:: Input records ::

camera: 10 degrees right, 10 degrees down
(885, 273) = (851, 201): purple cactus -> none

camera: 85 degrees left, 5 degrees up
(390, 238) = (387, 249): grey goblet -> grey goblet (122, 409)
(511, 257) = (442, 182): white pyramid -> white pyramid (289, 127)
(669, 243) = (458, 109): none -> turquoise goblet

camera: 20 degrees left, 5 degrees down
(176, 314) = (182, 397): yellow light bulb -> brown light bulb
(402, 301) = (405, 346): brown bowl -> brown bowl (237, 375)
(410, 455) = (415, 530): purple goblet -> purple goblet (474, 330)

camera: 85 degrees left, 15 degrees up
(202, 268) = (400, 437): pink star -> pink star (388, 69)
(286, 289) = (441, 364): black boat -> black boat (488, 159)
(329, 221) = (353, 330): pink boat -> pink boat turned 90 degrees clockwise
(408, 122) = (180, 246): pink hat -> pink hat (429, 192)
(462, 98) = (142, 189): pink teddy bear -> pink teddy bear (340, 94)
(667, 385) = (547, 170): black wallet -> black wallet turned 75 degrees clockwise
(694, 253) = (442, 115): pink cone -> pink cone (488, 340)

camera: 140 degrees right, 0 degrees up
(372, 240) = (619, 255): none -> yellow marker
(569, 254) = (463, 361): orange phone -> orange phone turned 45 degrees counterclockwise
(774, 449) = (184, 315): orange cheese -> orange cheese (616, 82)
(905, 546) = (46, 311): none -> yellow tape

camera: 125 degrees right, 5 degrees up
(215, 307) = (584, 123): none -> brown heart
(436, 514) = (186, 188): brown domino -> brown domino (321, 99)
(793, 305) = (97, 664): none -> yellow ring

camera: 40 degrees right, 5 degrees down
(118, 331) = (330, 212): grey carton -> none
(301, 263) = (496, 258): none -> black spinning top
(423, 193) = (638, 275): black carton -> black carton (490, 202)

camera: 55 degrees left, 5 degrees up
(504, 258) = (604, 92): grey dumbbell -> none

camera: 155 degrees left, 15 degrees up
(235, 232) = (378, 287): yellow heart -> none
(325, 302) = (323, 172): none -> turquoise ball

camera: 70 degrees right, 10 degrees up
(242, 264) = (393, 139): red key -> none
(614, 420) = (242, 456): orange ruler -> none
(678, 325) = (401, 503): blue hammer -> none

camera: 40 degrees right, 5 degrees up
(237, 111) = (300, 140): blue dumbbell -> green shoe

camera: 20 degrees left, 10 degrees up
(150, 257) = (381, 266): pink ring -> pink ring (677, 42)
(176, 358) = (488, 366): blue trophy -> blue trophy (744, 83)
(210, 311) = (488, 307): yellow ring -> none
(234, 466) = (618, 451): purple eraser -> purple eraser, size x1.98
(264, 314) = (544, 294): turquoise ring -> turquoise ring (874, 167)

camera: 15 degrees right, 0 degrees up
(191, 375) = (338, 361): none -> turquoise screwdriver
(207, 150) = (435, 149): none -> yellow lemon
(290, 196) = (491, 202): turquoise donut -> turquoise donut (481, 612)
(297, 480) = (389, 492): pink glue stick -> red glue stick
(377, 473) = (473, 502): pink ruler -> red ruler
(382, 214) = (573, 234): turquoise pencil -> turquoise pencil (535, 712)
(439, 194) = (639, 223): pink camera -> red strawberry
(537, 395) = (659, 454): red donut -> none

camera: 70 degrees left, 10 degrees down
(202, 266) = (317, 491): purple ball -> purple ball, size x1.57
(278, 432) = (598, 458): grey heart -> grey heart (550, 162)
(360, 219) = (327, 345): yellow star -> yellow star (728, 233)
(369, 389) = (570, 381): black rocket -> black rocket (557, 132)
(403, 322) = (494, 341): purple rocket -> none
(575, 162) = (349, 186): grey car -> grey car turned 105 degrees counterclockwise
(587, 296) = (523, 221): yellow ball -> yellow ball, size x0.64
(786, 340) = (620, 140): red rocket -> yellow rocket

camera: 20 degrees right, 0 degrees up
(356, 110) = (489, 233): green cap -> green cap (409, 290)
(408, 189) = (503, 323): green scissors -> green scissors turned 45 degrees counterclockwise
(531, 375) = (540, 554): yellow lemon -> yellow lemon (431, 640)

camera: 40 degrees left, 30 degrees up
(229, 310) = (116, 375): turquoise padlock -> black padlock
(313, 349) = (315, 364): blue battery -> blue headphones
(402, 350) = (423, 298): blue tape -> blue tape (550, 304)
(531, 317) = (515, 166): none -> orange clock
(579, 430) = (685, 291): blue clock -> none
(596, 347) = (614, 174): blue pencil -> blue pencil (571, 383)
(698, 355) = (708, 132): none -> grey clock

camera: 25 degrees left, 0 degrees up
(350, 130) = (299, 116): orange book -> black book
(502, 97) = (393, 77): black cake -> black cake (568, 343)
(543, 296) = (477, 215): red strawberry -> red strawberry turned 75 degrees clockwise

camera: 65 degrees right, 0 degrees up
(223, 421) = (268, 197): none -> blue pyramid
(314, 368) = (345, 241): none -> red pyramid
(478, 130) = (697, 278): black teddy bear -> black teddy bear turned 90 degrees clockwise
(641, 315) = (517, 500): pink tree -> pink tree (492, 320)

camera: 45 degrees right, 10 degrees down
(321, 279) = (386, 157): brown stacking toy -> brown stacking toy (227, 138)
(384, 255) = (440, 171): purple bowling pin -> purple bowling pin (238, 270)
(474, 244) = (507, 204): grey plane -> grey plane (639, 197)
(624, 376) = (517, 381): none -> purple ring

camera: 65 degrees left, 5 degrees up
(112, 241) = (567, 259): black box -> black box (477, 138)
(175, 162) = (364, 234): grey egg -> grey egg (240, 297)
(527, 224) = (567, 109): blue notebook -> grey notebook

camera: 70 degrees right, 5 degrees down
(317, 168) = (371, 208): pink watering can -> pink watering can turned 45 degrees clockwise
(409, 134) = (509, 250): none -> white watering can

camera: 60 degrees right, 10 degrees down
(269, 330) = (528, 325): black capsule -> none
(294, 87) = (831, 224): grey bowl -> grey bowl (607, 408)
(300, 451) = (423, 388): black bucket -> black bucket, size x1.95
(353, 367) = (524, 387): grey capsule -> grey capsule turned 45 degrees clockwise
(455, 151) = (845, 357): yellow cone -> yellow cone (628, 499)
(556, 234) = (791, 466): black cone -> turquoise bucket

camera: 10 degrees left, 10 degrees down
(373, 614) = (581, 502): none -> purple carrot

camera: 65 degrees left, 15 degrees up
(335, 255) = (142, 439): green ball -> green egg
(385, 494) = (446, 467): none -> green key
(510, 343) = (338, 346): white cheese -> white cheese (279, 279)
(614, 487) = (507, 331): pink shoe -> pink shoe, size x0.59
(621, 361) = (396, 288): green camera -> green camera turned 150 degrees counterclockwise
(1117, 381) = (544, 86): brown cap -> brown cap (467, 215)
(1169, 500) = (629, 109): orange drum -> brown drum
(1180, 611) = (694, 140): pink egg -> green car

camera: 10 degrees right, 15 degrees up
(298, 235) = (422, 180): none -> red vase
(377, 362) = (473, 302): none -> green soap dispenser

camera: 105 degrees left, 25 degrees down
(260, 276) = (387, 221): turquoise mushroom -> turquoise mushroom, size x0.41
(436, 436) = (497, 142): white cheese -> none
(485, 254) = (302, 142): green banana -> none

:::

→ **Directions**
What you write must match the records above exactly, line for line.

→ **Result of the task**
camera: 10 degrees right, 10 degrees down
(885, 273) = (851, 201): purple cactus -> none

camera: 85 degrees left, 5 degrees up
(390, 238) = (387, 249): grey goblet -> grey goblet (122, 409)
(511, 257) = (442, 182): white pyramid -> white pyramid (289, 127)
(669, 243) = (458, 109): none -> turquoise goblet

camera: 20 degrees left, 5 degrees down
(176, 314) = (182, 397): yellow light bulb -> brown light bulb
(402, 301) = (405, 346): brown bowl -> brown bowl (237, 375)
(410, 455) = (415, 530): purple goblet -> purple goblet (474, 330)

camera: 85 degrees left, 15 degrees up
(202, 268) = (400, 437): pink star -> pink star (388, 69)
(286, 289) = (441, 364): black boat -> black boat (488, 159)
(329, 221) = (353, 330): pink boat -> pink boat turned 90 degrees clockwise
(408, 122) = (180, 246): pink hat -> pink hat (429, 192)
(462, 98) = (142, 189): pink teddy bear -> pink teddy bear (340, 94)
(667, 385) = (547, 170): black wallet -> black wallet turned 75 degrees clockwise
(694, 253) = (442, 115): pink cone -> pink cone (488, 340)

camera: 140 degrees right, 0 degrees up
(372, 240) = (619, 255): none -> yellow marker
(569, 254) = (463, 361): orange phone -> orange phone turned 45 degrees counterclockwise
(774, 449) = (184, 315): orange cheese -> orange cheese (616, 82)
(905, 546) = (46, 311): none -> yellow tape

camera: 125 degrees right, 5 degrees up
(215, 307) = (584, 123): none -> brown heart
(436, 514) = (186, 188): brown domino -> brown domino (321, 99)
(793, 305) = (97, 664): none -> yellow ring

camera: 40 degrees right, 5 degrees down
(118, 331) = (330, 212): grey carton -> none
(301, 263) = (496, 258): none -> black spinning top
(423, 193) = (638, 275): black carton -> black carton (490, 202)

camera: 55 degrees left, 5 degrees up
(504, 258) = (604, 92): grey dumbbell -> none

camera: 155 degrees left, 15 degrees up
(235, 232) = (378, 287): yellow heart -> none
(325, 302) = (323, 172): none -> turquoise ball

camera: 70 degrees right, 10 degrees up
(242, 264) = (393, 139): red key -> none
(614, 420) = (242, 456): orange ruler -> none
(678, 325) = (401, 503): blue hammer -> none

camera: 40 degrees right, 5 degrees up
(237, 111) = (300, 140): blue dumbbell -> green shoe

camera: 20 degrees left, 10 degrees up
(150, 257) = (381, 266): pink ring -> pink ring (677, 42)
(176, 358) = (488, 366): blue trophy -> blue trophy (744, 83)
(210, 311) = (488, 307): yellow ring -> none
(234, 466) = (618, 451): purple eraser -> purple eraser, size x1.98
(264, 314) = (544, 294): turquoise ring -> turquoise ring (874, 167)

camera: 15 degrees right, 0 degrees up
(191, 375) = (338, 361): none -> turquoise screwdriver
(207, 150) = (435, 149): none -> yellow lemon
(290, 196) = (491, 202): turquoise donut -> turquoise donut (481, 612)
(297, 480) = (389, 492): pink glue stick -> red glue stick
(377, 473) = (473, 502): pink ruler -> red ruler
(382, 214) = (573, 234): turquoise pencil -> turquoise pencil (535, 712)
(439, 194) = (639, 223): pink camera -> red strawberry
(537, 395) = (659, 454): red donut -> none

camera: 70 degrees left, 10 degrees down
(202, 266) = (317, 491): purple ball -> purple ball, size x1.57
(278, 432) = (598, 458): grey heart -> grey heart (550, 162)
(360, 219) = (327, 345): yellow star -> yellow star (728, 233)
(369, 389) = (570, 381): black rocket -> black rocket (557, 132)
(403, 322) = (494, 341): purple rocket -> none
(575, 162) = (349, 186): grey car -> grey car turned 105 degrees counterclockwise
(587, 296) = (523, 221): yellow ball -> yellow ball, size x0.64
(786, 340) = (620, 140): red rocket -> yellow rocket

camera: 20 degrees right, 0 degrees up
(356, 110) = (489, 233): green cap -> green cap (409, 290)
(408, 189) = (503, 323): green scissors -> green scissors turned 45 degrees counterclockwise
(531, 375) = (540, 554): yellow lemon -> yellow lemon (431, 640)

camera: 40 degrees left, 30 degrees up
(229, 310) = (116, 375): turquoise padlock -> black padlock
(313, 349) = (315, 364): blue battery -> blue headphones
(402, 350) = (423, 298): blue tape -> blue tape (550, 304)
(531, 317) = (515, 166): none -> orange clock
(579, 430) = (685, 291): blue clock -> none
(596, 347) = (614, 174): blue pencil -> blue pencil (571, 383)
(698, 355) = (708, 132): none -> grey clock

camera: 25 degrees left, 0 degrees up
(350, 130) = (299, 116): orange book -> black book
(502, 97) = (393, 77): black cake -> black cake (568, 343)
(543, 296) = (477, 215): red strawberry -> red strawberry turned 75 degrees clockwise

camera: 65 degrees right, 0 degrees up
(223, 421) = (268, 197): none -> blue pyramid
(314, 368) = (345, 241): none -> red pyramid
(478, 130) = (697, 278): black teddy bear -> black teddy bear turned 90 degrees clockwise
(641, 315) = (517, 500): pink tree -> pink tree (492, 320)

camera: 45 degrees right, 10 degrees down
(321, 279) = (386, 157): brown stacking toy -> brown stacking toy (227, 138)
(384, 255) = (440, 171): purple bowling pin -> purple bowling pin (238, 270)
(474, 244) = (507, 204): grey plane -> grey plane (639, 197)
(624, 376) = (517, 381): none -> purple ring

camera: 65 degrees left, 5 degrees up
(112, 241) = (567, 259): black box -> black box (477, 138)
(175, 162) = (364, 234): grey egg -> grey egg (240, 297)
(527, 224) = (567, 109): blue notebook -> grey notebook

camera: 70 degrees right, 5 degrees down
(317, 168) = (371, 208): pink watering can -> pink watering can turned 45 degrees clockwise
(409, 134) = (509, 250): none -> white watering can

camera: 60 degrees right, 10 degrees down
(269, 330) = (528, 325): black capsule -> none
(294, 87) = (831, 224): grey bowl -> grey bowl (607, 408)
(300, 451) = (423, 388): black bucket -> black bucket, size x1.95
(353, 367) = (524, 387): grey capsule -> grey capsule turned 45 degrees clockwise
(455, 151) = (845, 357): yellow cone -> yellow cone (628, 499)
(556, 234) = (791, 466): black cone -> turquoise bucket

camera: 10 degrees left, 10 degrees down
(373, 614) = (581, 502): none -> purple carrot

camera: 65 degrees left, 15 degrees up
(335, 255) = (142, 439): green ball -> green egg
(385, 494) = (446, 467): none -> green key
(510, 343) = (338, 346): white cheese -> white cheese (279, 279)
(614, 487) = (507, 331): pink shoe -> pink shoe, size x0.59
(621, 361) = (396, 288): green camera -> green camera turned 150 degrees counterclockwise
(1117, 381) = (544, 86): brown cap -> brown cap (467, 215)
(1169, 500) = (629, 109): orange drum -> brown drum
(1180, 611) = (694, 140): pink egg -> green car

camera: 10 degrees right, 15 degrees up
(298, 235) = (422, 180): none -> red vase
(377, 362) = (473, 302): none -> green soap dispenser

camera: 105 degrees left, 25 degrees down
(260, 276) = (387, 221): turquoise mushroom -> turquoise mushroom, size x0.41
(436, 436) = (497, 142): white cheese -> none
(485, 254) = (302, 142): green banana -> none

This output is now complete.